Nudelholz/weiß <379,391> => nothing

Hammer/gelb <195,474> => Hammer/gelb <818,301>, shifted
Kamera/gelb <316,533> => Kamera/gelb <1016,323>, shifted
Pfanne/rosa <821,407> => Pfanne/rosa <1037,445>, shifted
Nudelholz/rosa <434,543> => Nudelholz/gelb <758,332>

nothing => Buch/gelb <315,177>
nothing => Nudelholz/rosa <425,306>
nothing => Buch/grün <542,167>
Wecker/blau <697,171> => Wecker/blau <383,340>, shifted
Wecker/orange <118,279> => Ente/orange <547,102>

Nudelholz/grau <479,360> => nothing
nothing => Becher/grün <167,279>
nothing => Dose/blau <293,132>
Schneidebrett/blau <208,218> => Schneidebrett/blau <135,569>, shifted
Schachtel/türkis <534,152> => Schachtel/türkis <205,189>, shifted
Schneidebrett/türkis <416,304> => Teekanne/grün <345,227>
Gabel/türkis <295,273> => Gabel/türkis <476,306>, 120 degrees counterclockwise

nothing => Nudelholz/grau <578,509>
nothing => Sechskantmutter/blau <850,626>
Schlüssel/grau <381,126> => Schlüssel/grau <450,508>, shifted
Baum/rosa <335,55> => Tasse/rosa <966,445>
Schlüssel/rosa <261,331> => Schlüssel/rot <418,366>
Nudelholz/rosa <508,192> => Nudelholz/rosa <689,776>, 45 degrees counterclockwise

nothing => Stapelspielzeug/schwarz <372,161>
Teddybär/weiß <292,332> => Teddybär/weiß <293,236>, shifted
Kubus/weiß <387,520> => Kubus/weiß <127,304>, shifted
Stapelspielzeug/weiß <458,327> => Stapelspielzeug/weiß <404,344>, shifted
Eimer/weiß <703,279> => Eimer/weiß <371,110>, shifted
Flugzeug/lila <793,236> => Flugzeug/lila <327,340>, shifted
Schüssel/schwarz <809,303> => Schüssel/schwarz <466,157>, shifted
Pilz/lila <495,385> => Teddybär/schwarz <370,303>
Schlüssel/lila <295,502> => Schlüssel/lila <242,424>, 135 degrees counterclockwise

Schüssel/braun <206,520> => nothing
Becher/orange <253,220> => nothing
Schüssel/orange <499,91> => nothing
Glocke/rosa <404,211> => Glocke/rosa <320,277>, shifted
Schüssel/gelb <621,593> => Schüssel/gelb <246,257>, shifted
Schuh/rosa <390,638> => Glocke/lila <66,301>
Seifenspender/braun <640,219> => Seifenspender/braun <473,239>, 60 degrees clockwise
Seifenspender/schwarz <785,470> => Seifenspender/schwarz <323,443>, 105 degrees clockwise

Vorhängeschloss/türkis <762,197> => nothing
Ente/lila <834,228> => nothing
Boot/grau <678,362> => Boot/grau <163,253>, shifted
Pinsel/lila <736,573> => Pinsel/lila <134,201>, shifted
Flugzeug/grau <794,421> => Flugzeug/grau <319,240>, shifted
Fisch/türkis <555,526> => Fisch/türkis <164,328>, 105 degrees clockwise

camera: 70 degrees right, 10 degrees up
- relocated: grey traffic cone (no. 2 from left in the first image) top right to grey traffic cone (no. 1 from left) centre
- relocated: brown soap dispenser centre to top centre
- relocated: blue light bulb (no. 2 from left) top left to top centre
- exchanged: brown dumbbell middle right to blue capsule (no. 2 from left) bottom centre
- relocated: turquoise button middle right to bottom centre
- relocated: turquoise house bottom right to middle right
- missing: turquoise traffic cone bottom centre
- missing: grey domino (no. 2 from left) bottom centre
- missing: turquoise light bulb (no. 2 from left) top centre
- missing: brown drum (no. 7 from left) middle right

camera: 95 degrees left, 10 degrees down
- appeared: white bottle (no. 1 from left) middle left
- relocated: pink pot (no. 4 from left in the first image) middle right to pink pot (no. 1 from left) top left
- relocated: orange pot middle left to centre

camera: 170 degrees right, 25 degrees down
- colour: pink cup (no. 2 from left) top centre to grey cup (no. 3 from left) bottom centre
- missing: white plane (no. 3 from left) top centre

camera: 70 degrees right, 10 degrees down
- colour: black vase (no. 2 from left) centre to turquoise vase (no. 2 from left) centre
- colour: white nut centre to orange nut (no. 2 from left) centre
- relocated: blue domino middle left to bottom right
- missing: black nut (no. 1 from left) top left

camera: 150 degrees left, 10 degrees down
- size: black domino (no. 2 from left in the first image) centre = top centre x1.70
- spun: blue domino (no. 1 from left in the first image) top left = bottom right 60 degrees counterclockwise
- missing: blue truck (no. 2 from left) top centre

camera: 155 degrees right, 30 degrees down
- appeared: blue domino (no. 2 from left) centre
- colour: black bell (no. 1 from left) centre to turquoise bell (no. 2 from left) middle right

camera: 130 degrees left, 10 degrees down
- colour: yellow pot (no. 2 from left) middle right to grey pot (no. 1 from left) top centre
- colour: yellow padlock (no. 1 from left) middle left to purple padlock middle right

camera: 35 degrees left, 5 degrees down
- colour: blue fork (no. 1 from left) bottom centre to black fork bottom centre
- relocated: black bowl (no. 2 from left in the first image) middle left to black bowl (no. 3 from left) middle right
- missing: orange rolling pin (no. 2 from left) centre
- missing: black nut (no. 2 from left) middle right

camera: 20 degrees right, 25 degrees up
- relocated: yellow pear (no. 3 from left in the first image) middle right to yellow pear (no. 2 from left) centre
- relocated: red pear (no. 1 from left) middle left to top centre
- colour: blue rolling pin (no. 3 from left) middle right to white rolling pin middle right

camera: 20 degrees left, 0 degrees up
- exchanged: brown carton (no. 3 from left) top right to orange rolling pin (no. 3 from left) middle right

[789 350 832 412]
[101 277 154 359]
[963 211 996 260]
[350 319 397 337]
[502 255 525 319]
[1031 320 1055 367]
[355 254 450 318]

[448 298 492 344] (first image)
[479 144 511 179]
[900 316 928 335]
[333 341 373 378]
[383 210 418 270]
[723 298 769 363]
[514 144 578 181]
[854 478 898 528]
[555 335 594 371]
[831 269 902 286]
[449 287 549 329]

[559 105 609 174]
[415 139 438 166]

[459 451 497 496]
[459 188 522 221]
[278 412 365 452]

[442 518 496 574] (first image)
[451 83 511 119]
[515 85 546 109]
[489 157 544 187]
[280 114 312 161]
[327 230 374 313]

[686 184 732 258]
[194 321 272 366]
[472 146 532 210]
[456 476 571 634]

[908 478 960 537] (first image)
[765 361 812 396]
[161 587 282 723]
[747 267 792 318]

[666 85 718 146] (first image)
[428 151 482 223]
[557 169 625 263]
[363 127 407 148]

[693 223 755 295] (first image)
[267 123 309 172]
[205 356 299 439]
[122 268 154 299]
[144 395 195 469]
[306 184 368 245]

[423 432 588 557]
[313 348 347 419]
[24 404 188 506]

EXERCISE DIRECTIONS: Return all the data above once more, precisely as given.

THE ANSWER:
Nudelholz/weiß <379,391> => nothing

Hammer/gelb <195,474> => Hammer/gelb <818,301>, shifted
Kamera/gelb <316,533> => Kamera/gelb <1016,323>, shifted
Pfanne/rosa <821,407> => Pfanne/rosa <1037,445>, shifted
Nudelholz/rosa <434,543> => Nudelholz/gelb <758,332>

nothing => Buch/gelb <315,177>
nothing => Nudelholz/rosa <425,306>
nothing => Buch/grün <542,167>
Wecker/blau <697,171> => Wecker/blau <383,340>, shifted
Wecker/orange <118,279> => Ente/orange <547,102>

Nudelholz/grau <479,360> => nothing
nothing => Becher/grün <167,279>
nothing => Dose/blau <293,132>
Schneidebrett/blau <208,218> => Schneidebrett/blau <135,569>, shifted
Schachtel/türkis <534,152> => Schachtel/türkis <205,189>, shifted
Schneidebrett/türkis <416,304> => Teekanne/grün <345,227>
Gabel/türkis <295,273> => Gabel/türkis <476,306>, 120 degrees counterclockwise

nothing => Nudelholz/grau <578,509>
nothing => Sechskantmutter/blau <850,626>
Schlüssel/grau <381,126> => Schlüssel/grau <450,508>, shifted
Baum/rosa <335,55> => Tasse/rosa <966,445>
Schlüssel/rosa <261,331> => Schlüssel/rot <418,366>
Nudelholz/rosa <508,192> => Nudelholz/rosa <689,776>, 45 degrees counterclockwise

nothing => Stapelspielzeug/schwarz <372,161>
Teddybär/weiß <292,332> => Teddybär/weiß <293,236>, shifted
Kubus/weiß <387,520> => Kubus/weiß <127,304>, shifted
Stapelspielzeug/weiß <458,327> => Stapelspielzeug/weiß <404,344>, shifted
Eimer/weiß <703,279> => Eimer/weiß <371,110>, shifted
Flugzeug/lila <793,236> => Flugzeug/lila <327,340>, shifted
Schüssel/schwarz <809,303> => Schüssel/schwarz <466,157>, shifted
Pilz/lila <495,385> => Teddybär/schwarz <370,303>
Schlüssel/lila <295,502> => Schlüssel/lila <242,424>, 135 degrees counterclockwise

Schüssel/braun <206,520> => nothing
Becher/orange <253,220> => nothing
Schüssel/orange <499,91> => nothing
Glocke/rosa <404,211> => Glocke/rosa <320,277>, shifted
Schüssel/gelb <621,593> => Schüssel/gelb <246,257>, shifted
Schuh/rosa <390,638> => Glocke/lila <66,301>
Seifenspender/braun <640,219> => Seifenspender/braun <473,239>, 60 degrees clockwise
Seifenspender/schwarz <785,470> => Seifenspender/schwarz <323,443>, 105 degrees clockwise

Vorhängeschloss/türkis <762,197> => nothing
Ente/lila <834,228> => nothing
Boot/grau <678,362> => Boot/grau <163,253>, shifted
Pinsel/lila <736,573> => Pinsel/lila <134,201>, shifted
Flugzeug/grau <794,421> => Flugzeug/grau <319,240>, shifted
Fisch/türkis <555,526> => Fisch/türkis <164,328>, 105 degrees clockwise

camera: 70 degrees right, 10 degrees up
- relocated: grey traffic cone (no. 2 from left in the first image) top right to grey traffic cone (no. 1 from left) centre
- relocated: brown soap dispenser centre to top centre
- relocated: blue light bulb (no. 2 from left) top left to top centre
- exchanged: brown dumbbell middle right to blue capsule (no. 2 from left) bottom centre
- relocated: turquoise button middle right to bottom centre
- relocated: turquoise house bottom right to middle right
- missing: turquoise traffic cone bottom centre
- missing: grey domino (no. 2 from left) bottom centre
- missing: turquoise light bulb (no. 2 from left) top centre
- missing: brown drum (no. 7 from left) middle right

camera: 95 degrees left, 10 degrees down
- appeared: white bottle (no. 1 from left) middle left
- relocated: pink pot (no. 4 from left in the first image) middle right to pink pot (no. 1 from left) top left
- relocated: orange pot middle left to centre

camera: 170 degrees right, 25 degrees down
- colour: pink cup (no. 2 from left) top centre to grey cup (no. 3 from left) bottom centre
- missing: white plane (no. 3 from left) top centre

camera: 70 degrees right, 10 degrees down
- colour: black vase (no. 2 from left) centre to turquoise vase (no. 2 from left) centre
- colour: white nut centre to orange nut (no. 2 from left) centre
- relocated: blue domino middle left to bottom right
- missing: black nut (no. 1 from left) top left

camera: 150 degrees left, 10 degrees down
- size: black domino (no. 2 from left in the first image) centre = top centre x1.70
- spun: blue domino (no. 1 from left in the first image) top left = bottom right 60 degrees counterclockwise
- missing: blue truck (no. 2 from left) top centre

camera: 155 degrees right, 30 degrees down
- appeared: blue domino (no. 2 from left) centre
- colour: black bell (no. 1 from left) centre to turquoise bell (no. 2 from left) middle right

camera: 130 degrees left, 10 degrees down
- colour: yellow pot (no. 2 from left) middle right to grey pot (no. 1 from left) top centre
- colour: yellow padlock (no. 1 from left) middle left to purple padlock middle right

camera: 35 degrees left, 5 degrees down
- colour: blue fork (no. 1 from left) bottom centre to black fork bottom centre
- relocated: black bowl (no. 2 from left in the first image) middle left to black bowl (no. 3 from left) middle right
- missing: orange rolling pin (no. 2 from left) centre
- missing: black nut (no. 2 from left) middle right

camera: 20 degrees right, 25 degrees up
- relocated: yellow pear (no. 3 from left in the first image) middle right to yellow pear (no. 2 from left) centre
- relocated: red pear (no. 1 from left) middle left to top centre
- colour: blue rolling pin (no. 3 from left) middle right to white rolling pin middle right

camera: 20 degrees left, 0 degrees up
- exchanged: brown carton (no. 3 from left) top right to orange rolling pin (no. 3 from left) middle right

[789 350 832 412]
[101 277 154 359]
[963 211 996 260]
[350 319 397 337]
[502 255 525 319]
[1031 320 1055 367]
[355 254 450 318]

[448 298 492 344] (first image)
[479 144 511 179]
[900 316 928 335]
[333 341 373 378]
[383 210 418 270]
[723 298 769 363]
[514 144 578 181]
[854 478 898 528]
[555 335 594 371]
[831 269 902 286]
[449 287 549 329]

[559 105 609 174]
[415 139 438 166]

[459 451 497 496]
[459 188 522 221]
[278 412 365 452]

[442 518 496 574] (first image)
[451 83 511 119]
[515 85 546 109]
[489 157 544 187]
[280 114 312 161]
[327 230 374 313]

[686 184 732 258]
[194 321 272 366]
[472 146 532 210]
[456 476 571 634]

[908 478 960 537] (first image)
[765 361 812 396]
[161 587 282 723]
[747 267 792 318]

[666 85 718 146] (first image)
[428 151 482 223]
[557 169 625 263]
[363 127 407 148]

[693 223 755 295] (first image)
[267 123 309 172]
[205 356 299 439]
[122 268 154 299]
[144 395 195 469]
[306 184 368 245]

[423 432 588 557]
[313 348 347 419]
[24 404 188 506]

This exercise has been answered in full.